Problem requirements: From start to finish, set down the entries below exactly, leaving out the pictures.

===== Data extracts

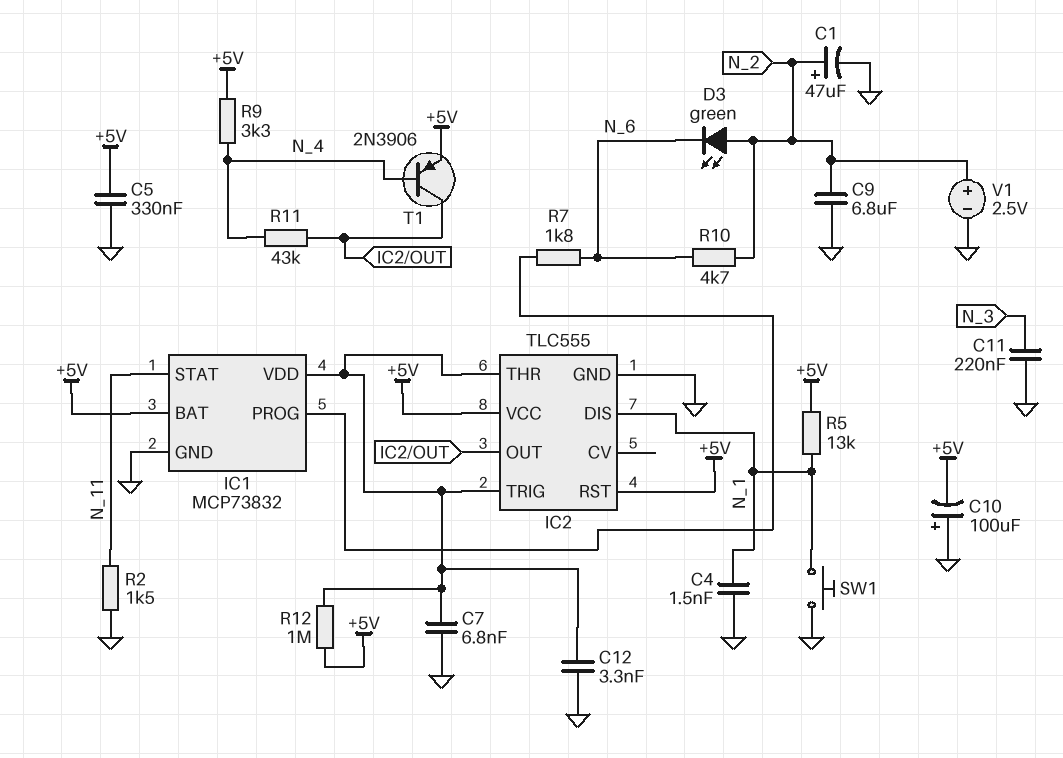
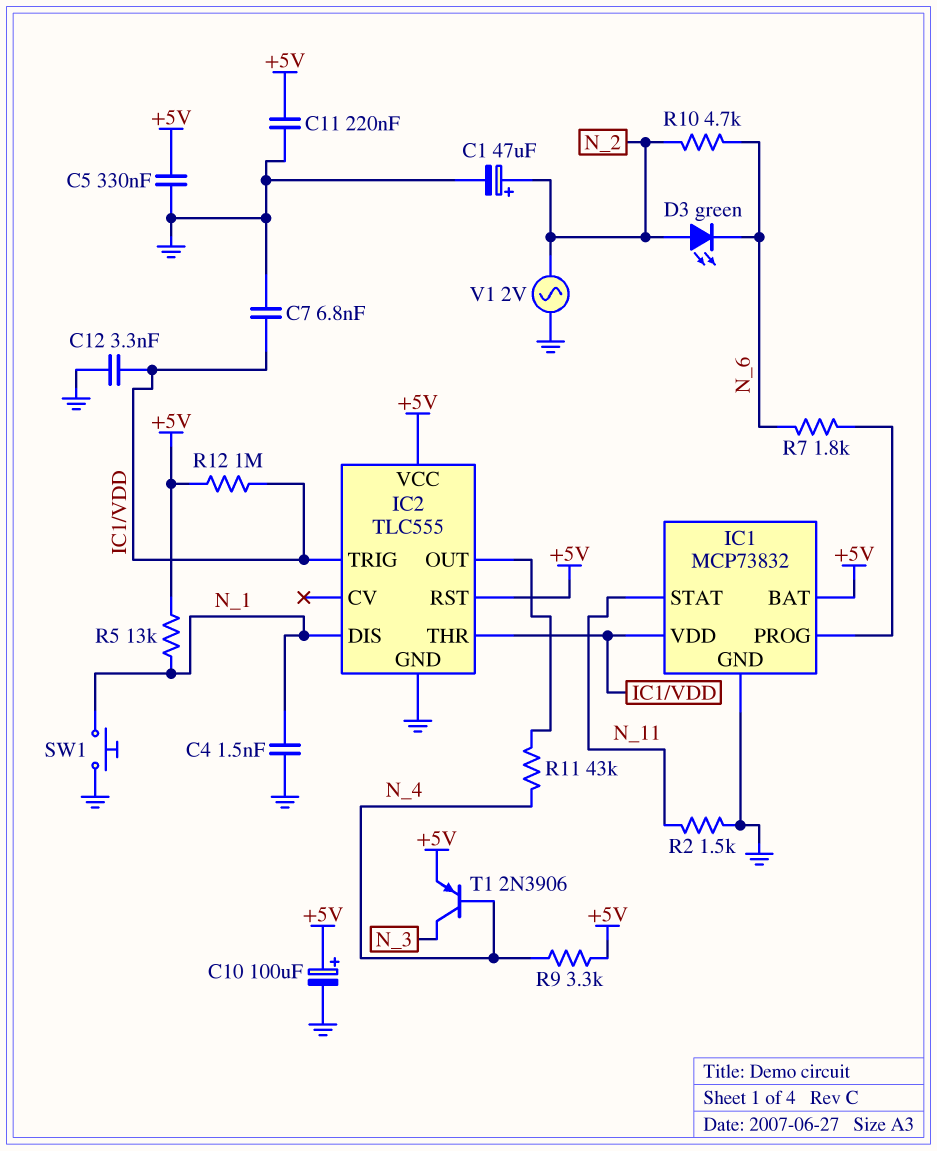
C9: 6.8uF (GND, N_2) -> none
C10: 100uF (plus GND, minus +5V) -> 100uF (plus +5V, minus GND)
C11: 220nF (GND, N_3) -> 220nF (+5V, GND)
T1: PNP 2N3906 (B N_4, C IC2/OUT, E +5V) -> PNP 2N3906 (B N_4, C N_3, E +5V)
V1: 2.5V (plus N_2, minus GND) -> AC 2V (GND, N_2)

==========

Problem solution:
C9: 6.8uF (GND, N_2) -> none
C10: 100uF (plus GND, minus +5V) -> 100uF (plus +5V, minus GND)
C11: 220nF (GND, N_3) -> 220nF (+5V, GND)
T1: PNP 2N3906 (B N_4, C IC2/OUT, E +5V) -> PNP 2N3906 (B N_4, C N_3, E +5V)
V1: 2.5V (plus N_2, minus GND) -> AC 2V (GND, N_2)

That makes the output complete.